*TASK DIRECTIONS*: Reply with one number, the count of lines below that contain the string "rose".

*SUPPLIED MATERIAL*:
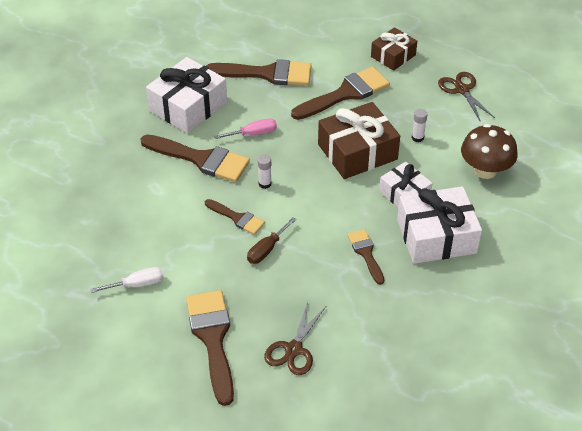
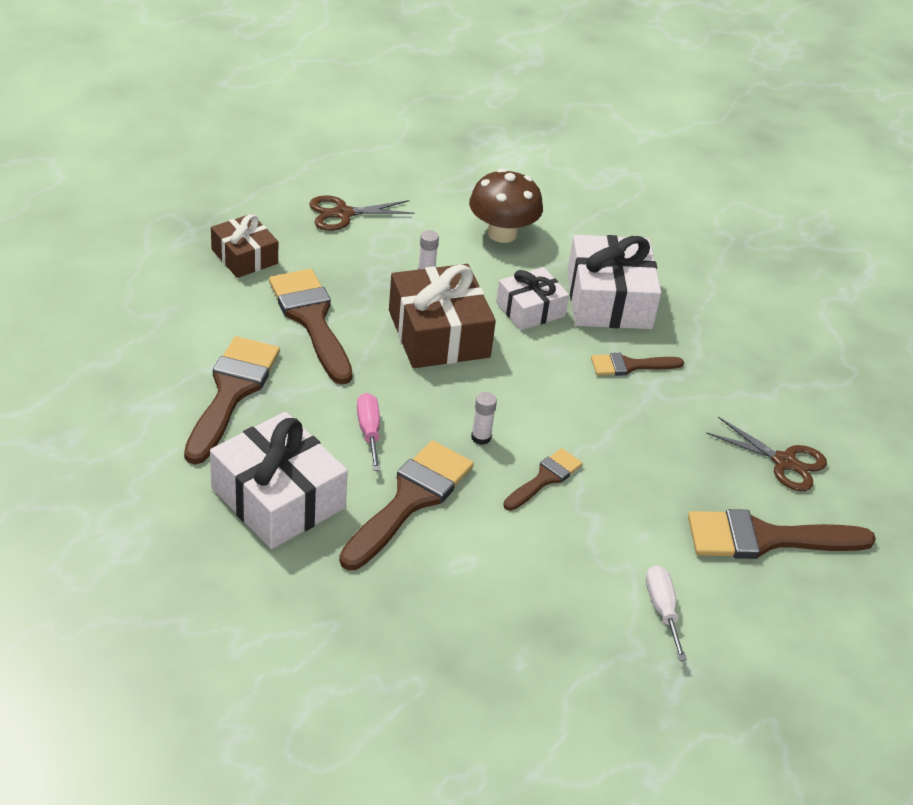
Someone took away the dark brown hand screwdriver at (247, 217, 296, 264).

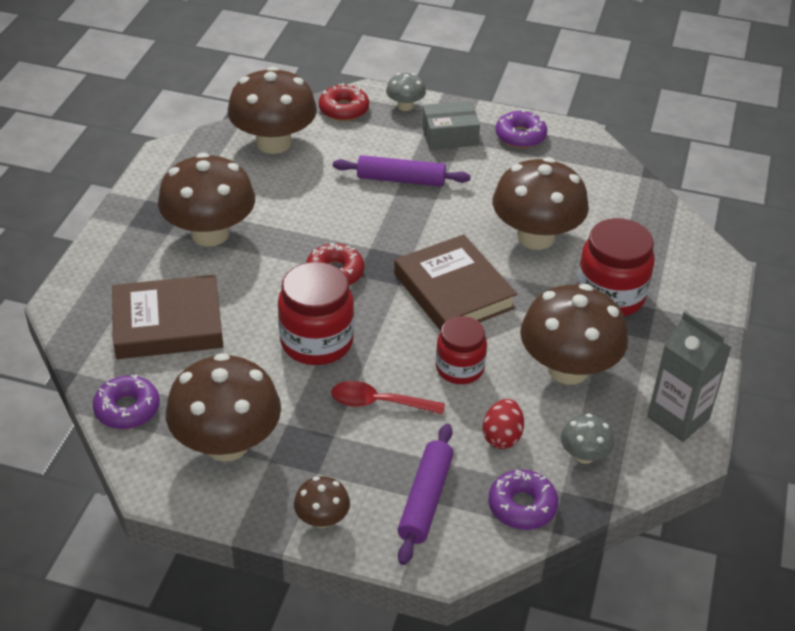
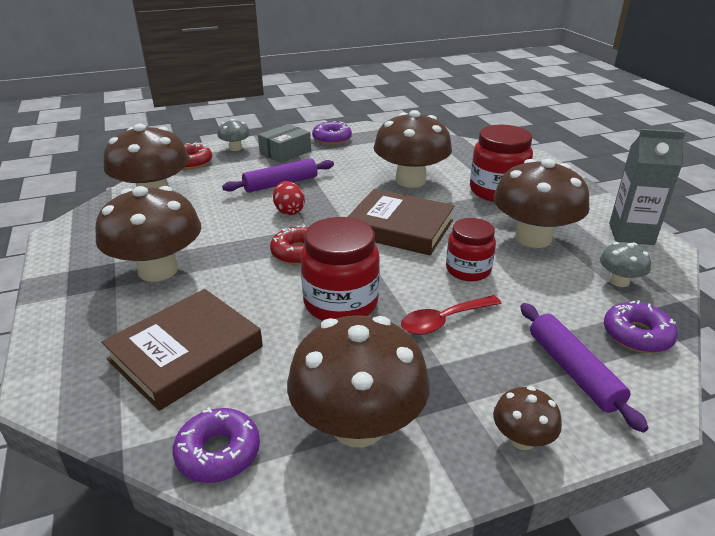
Someone carried the red toy egg from (483, 399, 524, 449) to (273, 181, 305, 215).

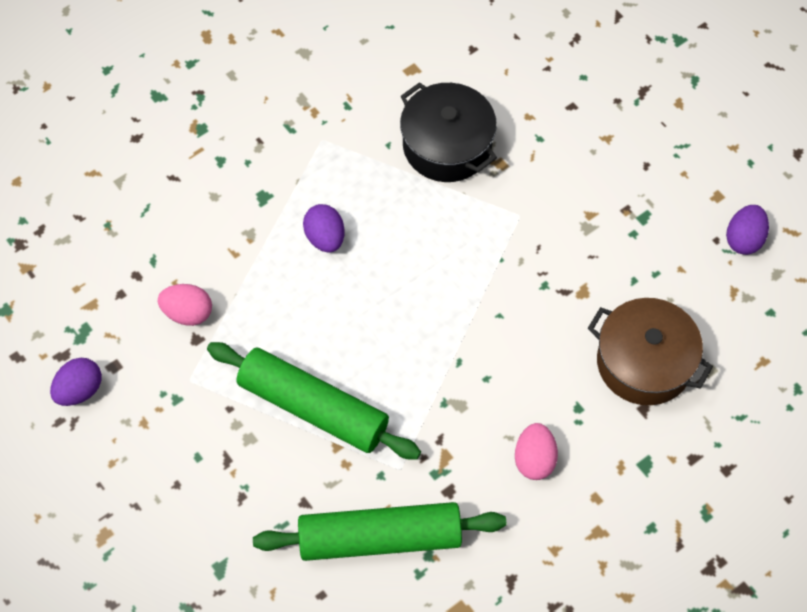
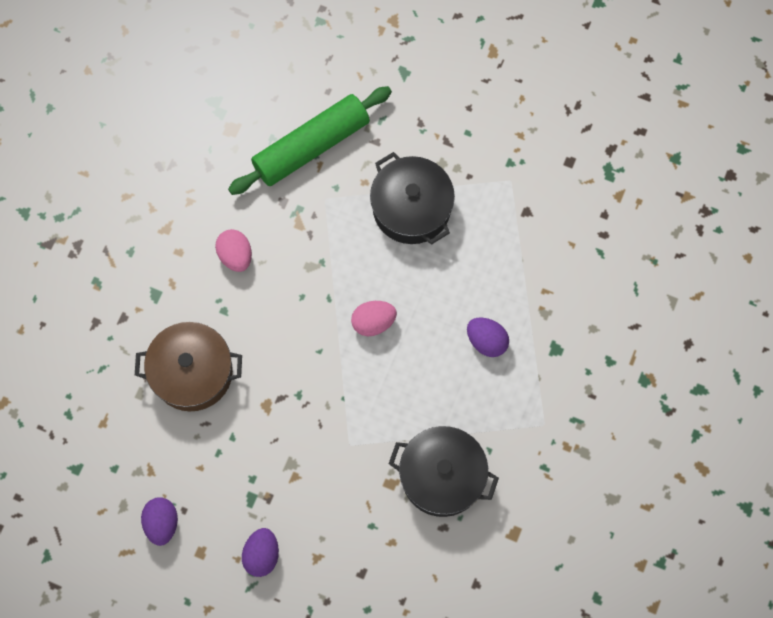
Someone carried the violet toy egg from (50, 358, 102, 406) to (242, 528, 279, 577).
Someone carried the rose-pink toy egg from (158, 284, 212, 326) to (351, 301, 397, 336).
Someone swapped the leaf-green pastry roller at (207, 342, 421, 460) for the black stockpot at (370, 152, 455, 245).

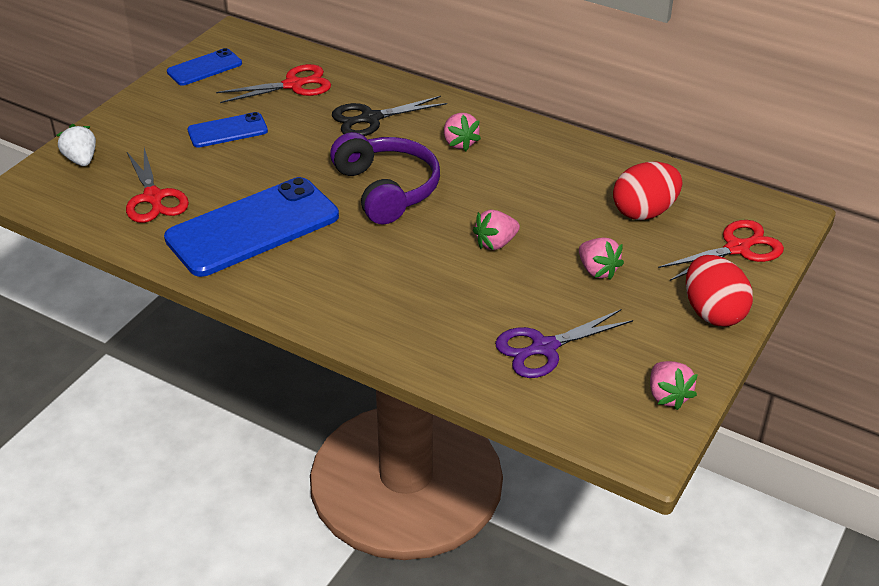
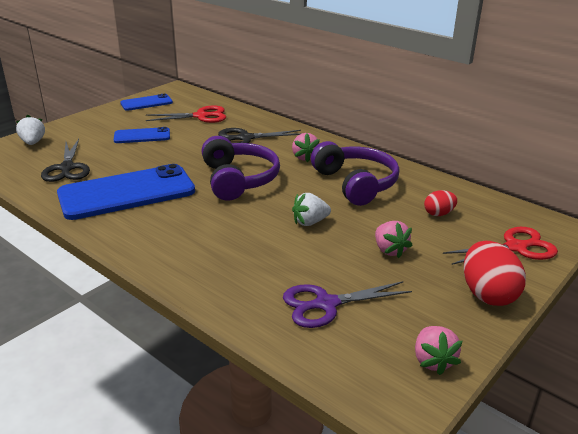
Someone repainted the red scissors at (126, 148, 189, 223), which became the black scissors at (41, 139, 90, 182).
Someone repainted the rose-pink berry at (473, 210, 520, 250), which became the snow-white berry at (292, 193, 331, 226).
Someone scaled the red toy egg at (613, 162, 682, 220) by 0.56.
Someone put down the violet over-ear headphones at (311, 141, 399, 206).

*RESPONSE TO THE EXERCISE*: 2